**** RECORDS ****

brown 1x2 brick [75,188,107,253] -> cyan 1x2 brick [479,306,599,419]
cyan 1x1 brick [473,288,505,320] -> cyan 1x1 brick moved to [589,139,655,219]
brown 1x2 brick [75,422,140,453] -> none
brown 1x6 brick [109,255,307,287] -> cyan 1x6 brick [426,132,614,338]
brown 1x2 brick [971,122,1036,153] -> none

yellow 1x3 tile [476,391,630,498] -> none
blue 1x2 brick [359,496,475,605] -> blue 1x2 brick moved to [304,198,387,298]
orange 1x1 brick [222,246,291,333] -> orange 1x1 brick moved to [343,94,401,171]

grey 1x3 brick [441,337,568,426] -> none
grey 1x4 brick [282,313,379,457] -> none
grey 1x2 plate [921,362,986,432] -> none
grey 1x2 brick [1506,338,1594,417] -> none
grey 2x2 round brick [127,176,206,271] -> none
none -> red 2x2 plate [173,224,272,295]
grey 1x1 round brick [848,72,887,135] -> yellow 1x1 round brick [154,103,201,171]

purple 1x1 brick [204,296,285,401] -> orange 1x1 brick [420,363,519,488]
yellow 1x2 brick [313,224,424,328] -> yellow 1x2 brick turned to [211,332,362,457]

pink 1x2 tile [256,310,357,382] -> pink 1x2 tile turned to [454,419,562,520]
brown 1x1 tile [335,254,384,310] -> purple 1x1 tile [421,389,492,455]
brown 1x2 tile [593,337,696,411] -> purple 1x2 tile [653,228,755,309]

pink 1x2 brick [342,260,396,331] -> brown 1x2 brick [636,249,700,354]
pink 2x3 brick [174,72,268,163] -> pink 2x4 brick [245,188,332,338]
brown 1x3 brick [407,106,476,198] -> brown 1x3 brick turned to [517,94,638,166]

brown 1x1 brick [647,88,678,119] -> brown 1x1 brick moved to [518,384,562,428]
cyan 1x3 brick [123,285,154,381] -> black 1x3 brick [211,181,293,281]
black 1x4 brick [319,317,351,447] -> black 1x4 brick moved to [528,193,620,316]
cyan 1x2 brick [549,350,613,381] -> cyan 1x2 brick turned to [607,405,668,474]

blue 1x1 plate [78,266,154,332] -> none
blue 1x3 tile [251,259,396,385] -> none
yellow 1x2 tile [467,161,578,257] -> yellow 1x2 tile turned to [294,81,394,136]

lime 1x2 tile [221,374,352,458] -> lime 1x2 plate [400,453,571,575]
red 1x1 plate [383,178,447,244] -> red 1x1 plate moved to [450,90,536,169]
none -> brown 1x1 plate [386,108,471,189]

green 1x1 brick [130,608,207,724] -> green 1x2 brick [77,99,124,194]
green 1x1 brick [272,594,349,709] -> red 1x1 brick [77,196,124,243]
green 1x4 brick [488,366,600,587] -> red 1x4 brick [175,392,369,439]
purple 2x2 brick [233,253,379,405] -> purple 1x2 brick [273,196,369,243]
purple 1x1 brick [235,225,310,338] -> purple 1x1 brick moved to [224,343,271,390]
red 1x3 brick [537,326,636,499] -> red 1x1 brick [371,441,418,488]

****

§ **TASK GOAL**
Set down, exactly as written, each line of the data from its opening line through the one containing "brown 1x6 brick". Output nothing more.

§ **SOLUTION BELOW**
brown 1x2 brick [75,188,107,253] -> cyan 1x2 brick [479,306,599,419]
cyan 1x1 brick [473,288,505,320] -> cyan 1x1 brick moved to [589,139,655,219]
brown 1x2 brick [75,422,140,453] -> none
brown 1x6 brick [109,255,307,287] -> cyan 1x6 brick [426,132,614,338]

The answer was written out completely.